▶ WHAT TO DO: Taking the data below, please print only the lines from the line holding "[(303,56),(295,62),(308,79),(316,74),(303,56)]" to the line holding "[(307,481),(311,464),(264,444),(256,461),(292,477),(307,481)]", inclusive, with pictures omitted.

▶ THE DATA:
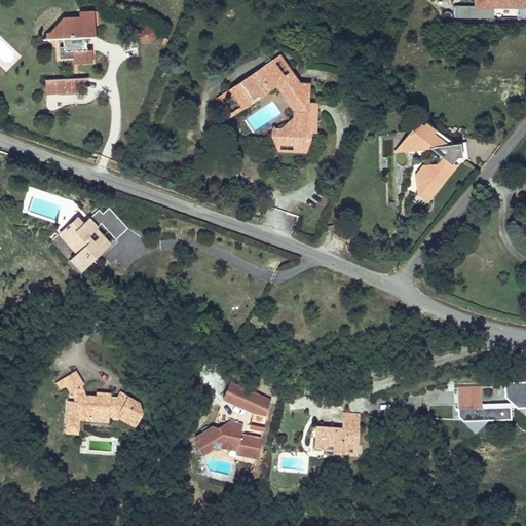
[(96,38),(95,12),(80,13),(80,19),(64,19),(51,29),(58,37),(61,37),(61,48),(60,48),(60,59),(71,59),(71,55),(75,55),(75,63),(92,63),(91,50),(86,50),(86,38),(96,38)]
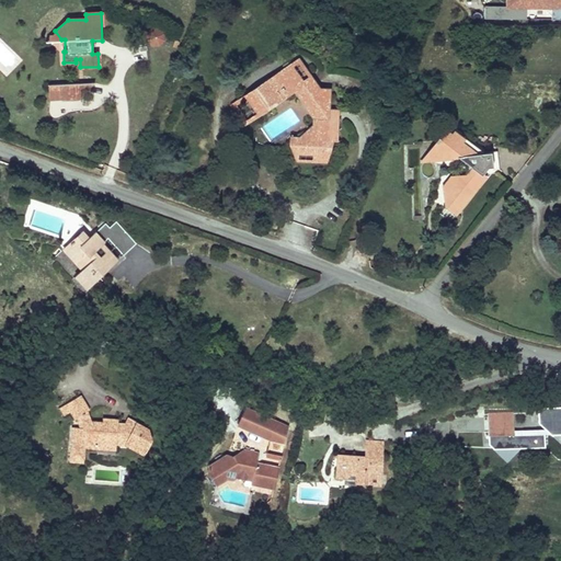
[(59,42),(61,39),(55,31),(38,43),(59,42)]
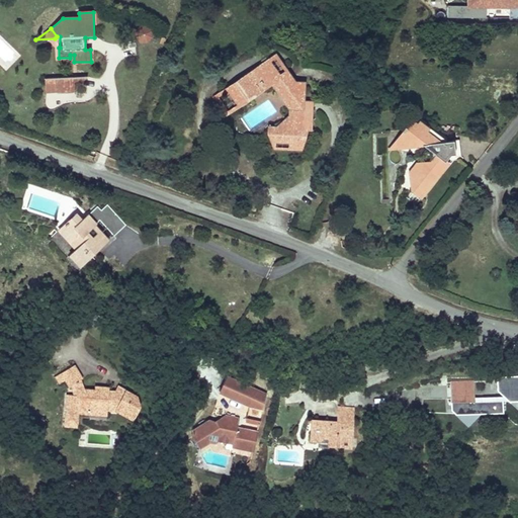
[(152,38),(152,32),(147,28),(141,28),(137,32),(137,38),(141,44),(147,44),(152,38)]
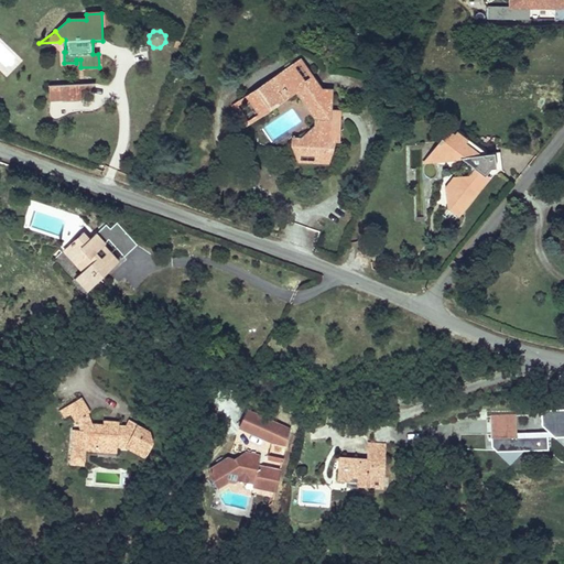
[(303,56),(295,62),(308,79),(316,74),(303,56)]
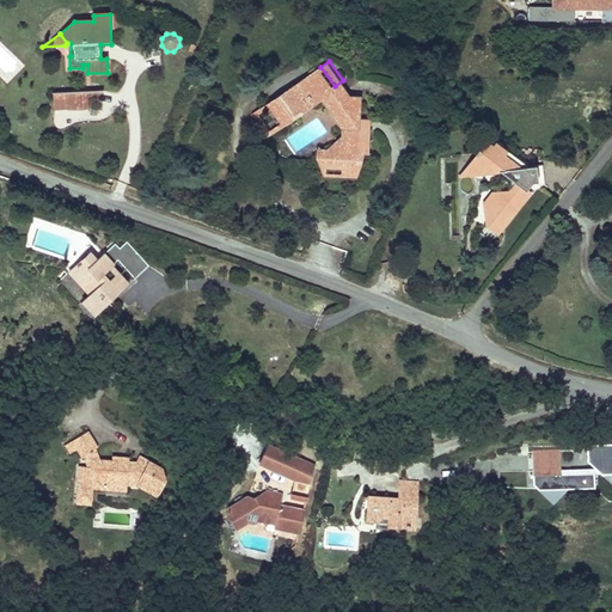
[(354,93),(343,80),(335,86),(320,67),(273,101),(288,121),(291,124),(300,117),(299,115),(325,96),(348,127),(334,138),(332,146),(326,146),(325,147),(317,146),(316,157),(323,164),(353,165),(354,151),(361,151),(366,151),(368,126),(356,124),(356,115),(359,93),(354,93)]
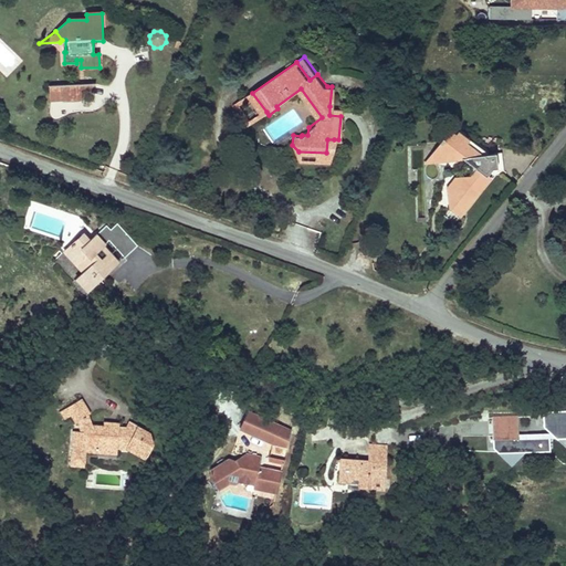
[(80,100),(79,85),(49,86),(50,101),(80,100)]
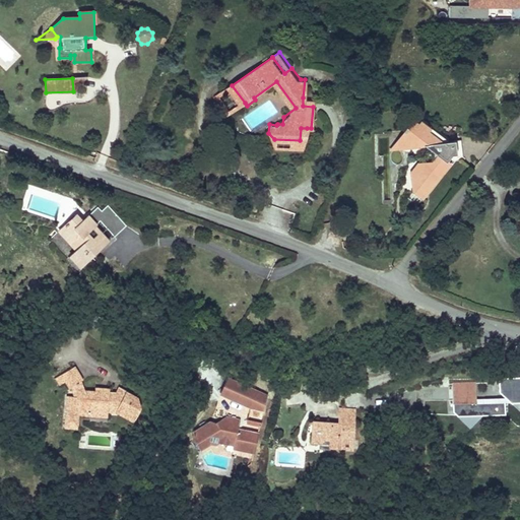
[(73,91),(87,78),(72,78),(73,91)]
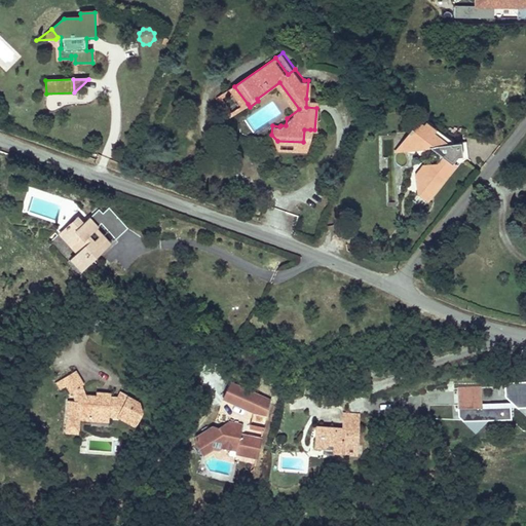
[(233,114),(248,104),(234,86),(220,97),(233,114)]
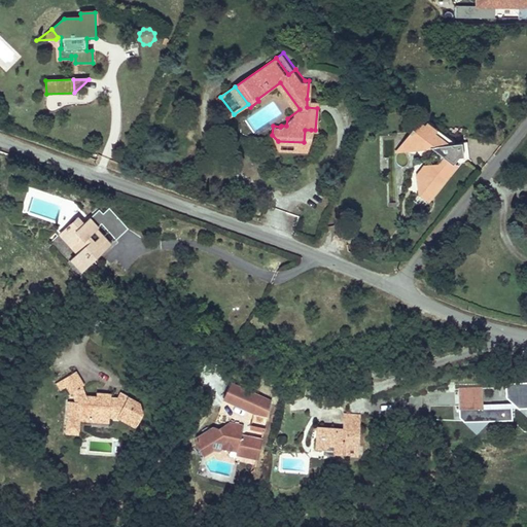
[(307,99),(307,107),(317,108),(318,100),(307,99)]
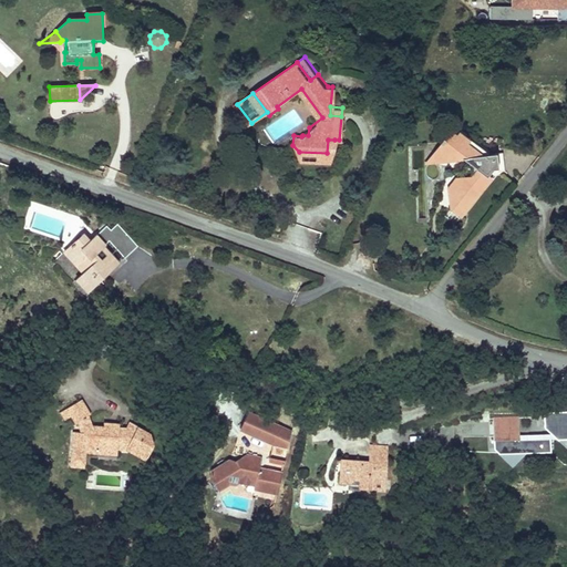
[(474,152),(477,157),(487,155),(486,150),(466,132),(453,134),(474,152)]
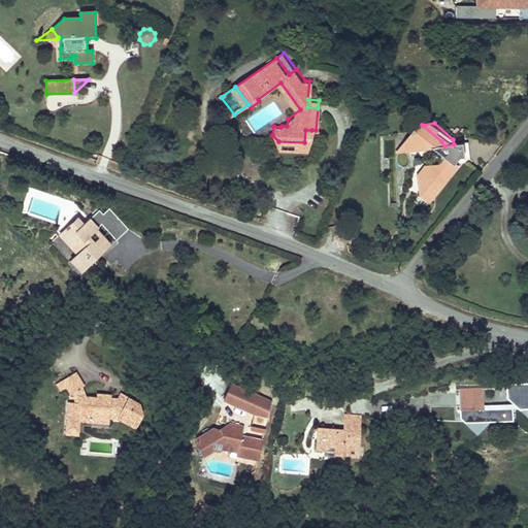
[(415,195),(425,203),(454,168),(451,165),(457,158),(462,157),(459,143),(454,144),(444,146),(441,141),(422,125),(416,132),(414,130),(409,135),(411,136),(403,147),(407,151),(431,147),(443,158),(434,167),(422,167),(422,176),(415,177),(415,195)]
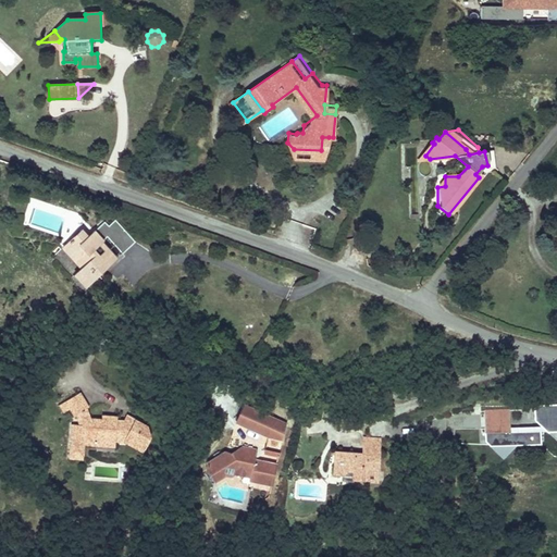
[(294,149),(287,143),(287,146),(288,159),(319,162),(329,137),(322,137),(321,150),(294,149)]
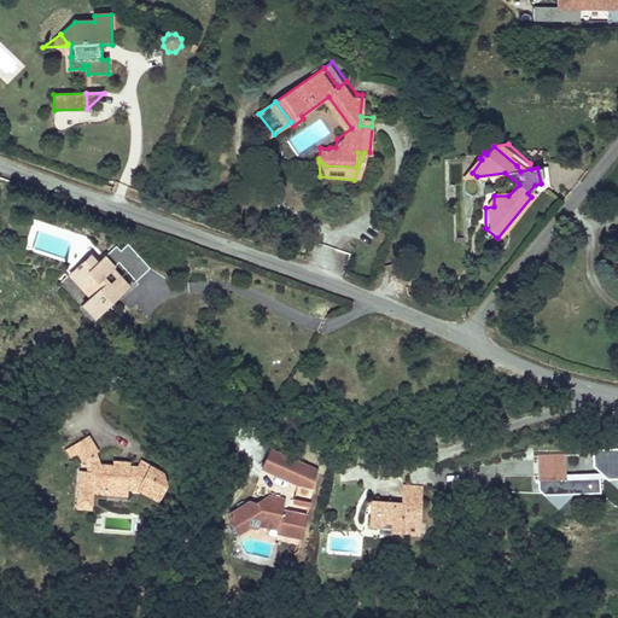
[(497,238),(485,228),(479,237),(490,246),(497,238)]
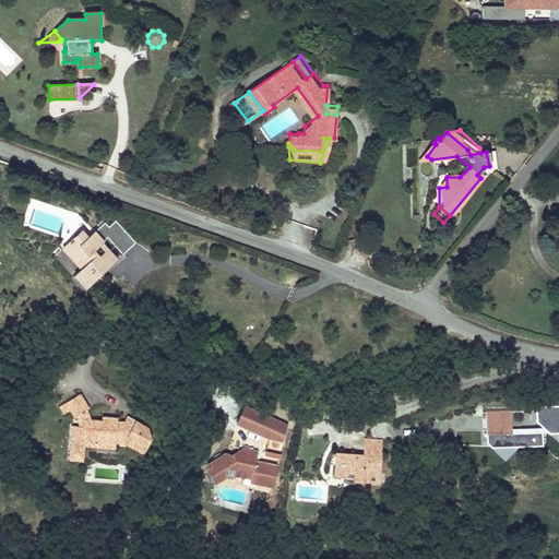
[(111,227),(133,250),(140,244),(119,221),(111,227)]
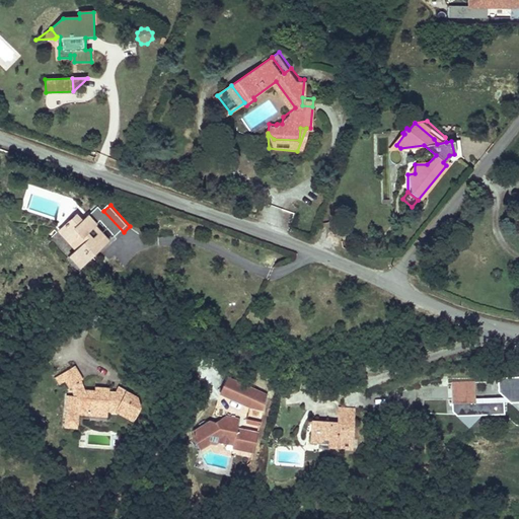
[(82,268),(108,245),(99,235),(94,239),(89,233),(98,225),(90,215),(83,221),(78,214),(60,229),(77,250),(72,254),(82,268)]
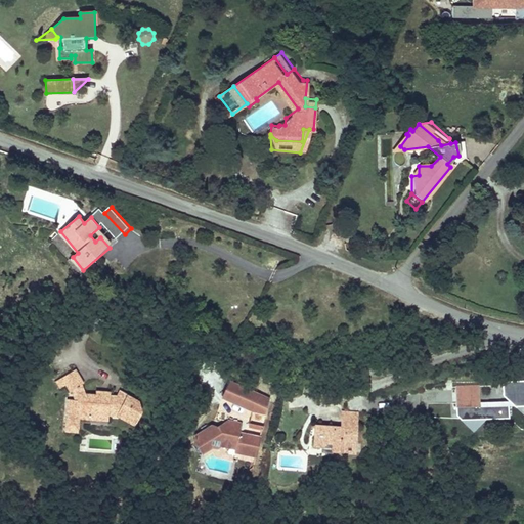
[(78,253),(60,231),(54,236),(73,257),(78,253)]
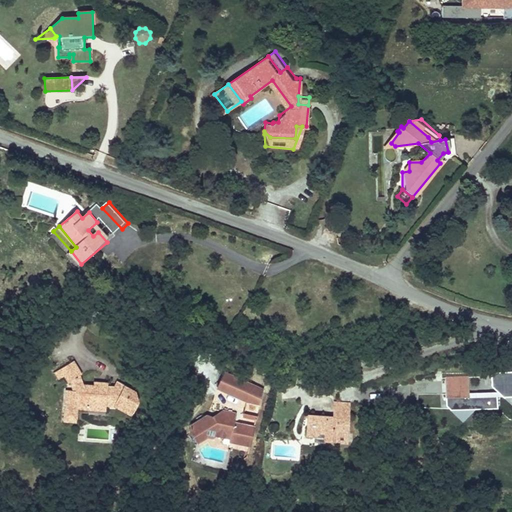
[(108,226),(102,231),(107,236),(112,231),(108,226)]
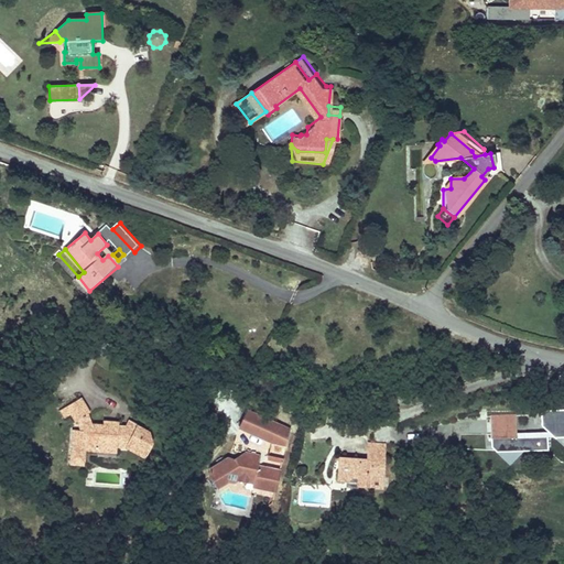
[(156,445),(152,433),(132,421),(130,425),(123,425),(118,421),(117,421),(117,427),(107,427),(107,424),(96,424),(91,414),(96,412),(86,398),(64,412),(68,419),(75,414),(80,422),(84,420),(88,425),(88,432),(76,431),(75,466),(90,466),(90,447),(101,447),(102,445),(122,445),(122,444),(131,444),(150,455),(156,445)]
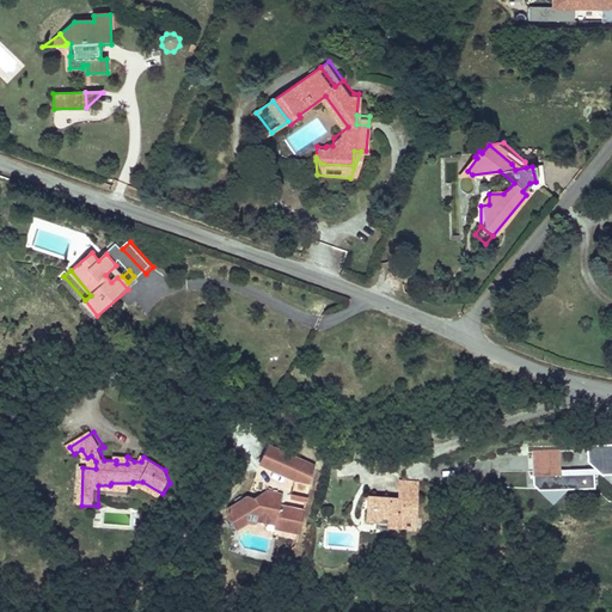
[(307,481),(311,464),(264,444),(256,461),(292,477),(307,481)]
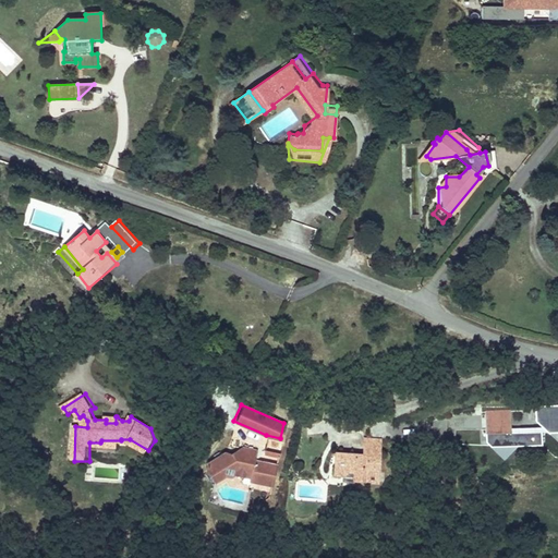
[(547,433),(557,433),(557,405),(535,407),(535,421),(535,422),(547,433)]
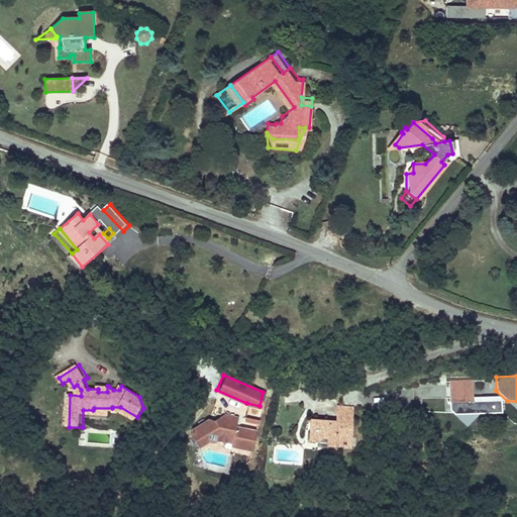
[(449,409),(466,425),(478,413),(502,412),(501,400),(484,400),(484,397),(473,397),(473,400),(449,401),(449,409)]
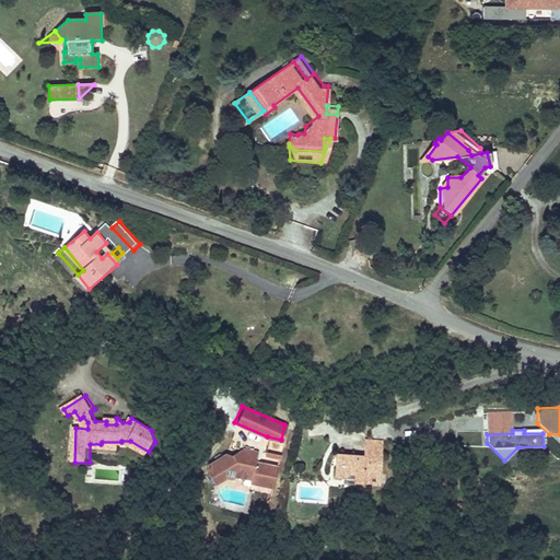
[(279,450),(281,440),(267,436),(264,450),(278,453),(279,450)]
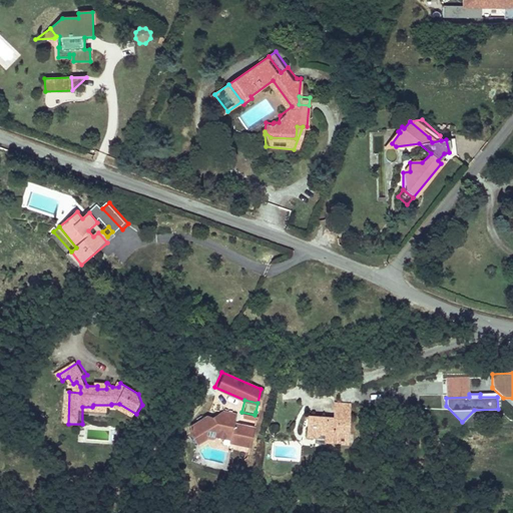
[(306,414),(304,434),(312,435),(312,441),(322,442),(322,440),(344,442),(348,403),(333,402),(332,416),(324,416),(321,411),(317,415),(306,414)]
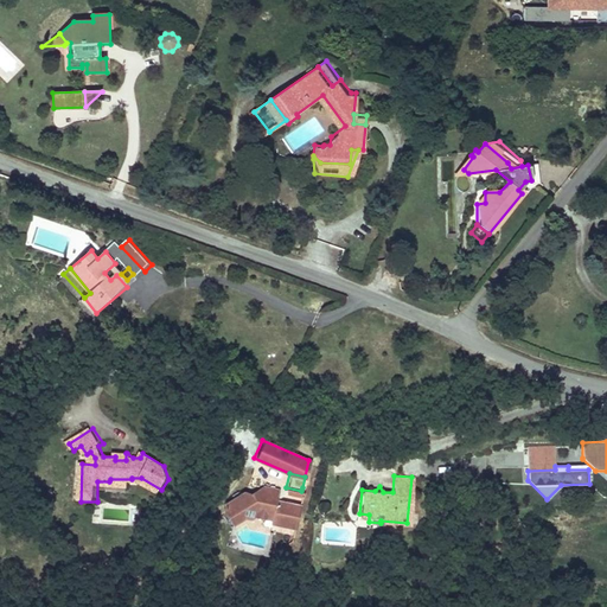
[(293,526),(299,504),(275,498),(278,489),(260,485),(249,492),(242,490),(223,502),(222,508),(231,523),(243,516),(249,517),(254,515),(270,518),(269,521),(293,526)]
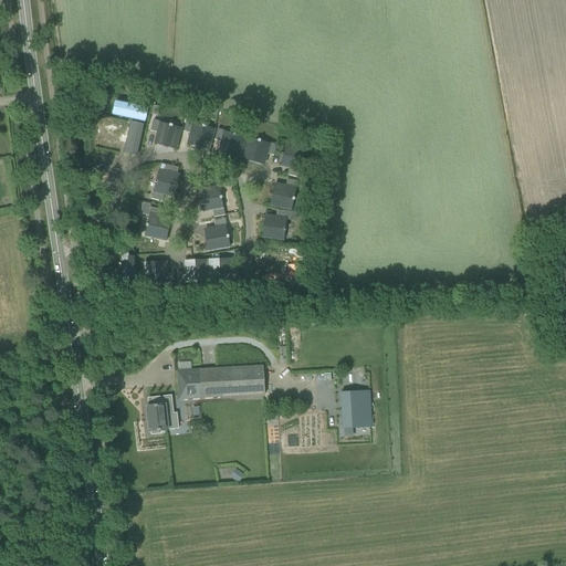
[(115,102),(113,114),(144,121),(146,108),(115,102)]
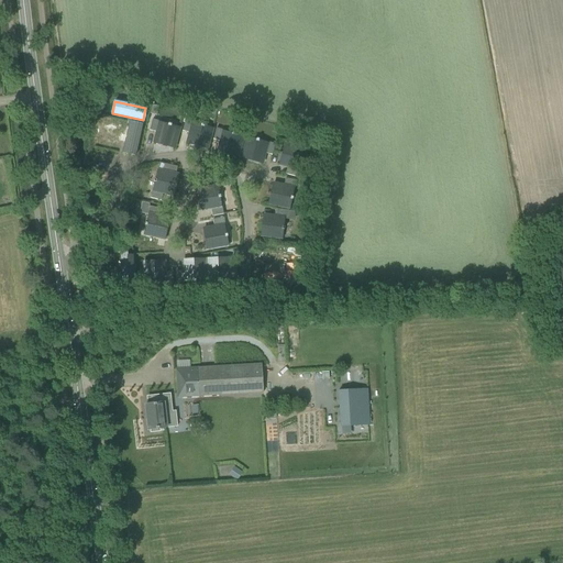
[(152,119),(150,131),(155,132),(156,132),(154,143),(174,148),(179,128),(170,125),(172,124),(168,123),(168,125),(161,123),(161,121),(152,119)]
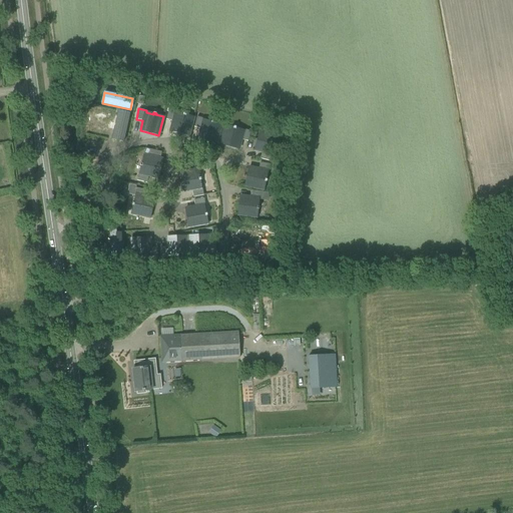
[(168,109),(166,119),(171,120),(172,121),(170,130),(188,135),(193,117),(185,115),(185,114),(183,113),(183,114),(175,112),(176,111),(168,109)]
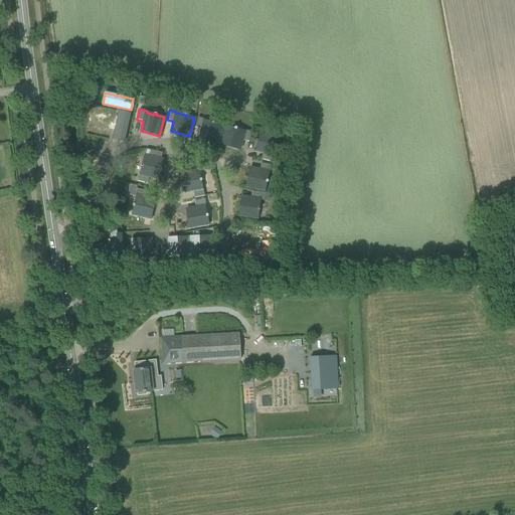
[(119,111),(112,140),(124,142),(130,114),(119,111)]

▶ WRITTEN RESPONSE:
[(303,56),(295,62),(308,79),(316,74),(303,56)]
[(354,93),(343,80),(335,86),(320,67),(273,101),(288,121),(291,124),(300,117),(299,115),(325,96),(348,127),(334,138),(332,146),(326,146),(325,147),(317,146),(316,157),(323,164),(353,165),(354,151),(361,151),(366,151),(368,126),(356,124),(356,115),(359,93),(354,93)]
[(80,100),(79,85),(49,86),(50,101),(80,100)]
[(73,91),(87,78),(72,78),(73,91)]
[(233,114),(248,104),(234,86),(220,97),(233,114)]
[(307,99),(307,107),(317,108),(318,100),(307,99)]
[(474,152),(477,157),(487,155),(486,150),(466,132),(453,134),(474,152)]
[(415,195),(425,203),(454,168),(451,165),(457,158),(462,157),(459,143),(454,144),(444,146),(441,141),(422,125),(416,132),(414,130),(409,135),(411,136),(403,147),(407,151),(431,147),(443,158),(434,167),(422,167),(422,176),(415,177),(415,195)]
[(294,149),(287,143),(287,146),(288,159),(319,162),(329,137),(322,137),(321,150),(294,149)]
[(497,238),(485,228),(479,237),(490,246),(497,238)]
[(111,227),(133,250),(140,244),(119,221),(111,227)]
[(82,268),(108,245),(99,235),(94,239),(89,233),(98,225),(90,215),(83,221),(78,214),(60,229),(77,250),(72,254),(82,268)]
[(78,253),(60,231),(54,236),(73,257),(78,253)]
[(108,226),(102,231),(107,236),(112,231),(108,226)]
[(156,445),(152,433),(132,421),(130,425),(123,425),(118,421),(117,421),(117,427),(107,427),(107,424),(96,424),(91,414),(96,412),(86,398),(64,412),(68,419),(75,414),(80,422),(84,420),(88,425),(88,432),(76,431),(75,466),(90,466),(90,447),(101,447),(102,445),(122,445),(122,444),(131,444),(150,455),(156,445)]
[(307,481),(311,464),(264,444),(256,461),(292,477),(307,481)]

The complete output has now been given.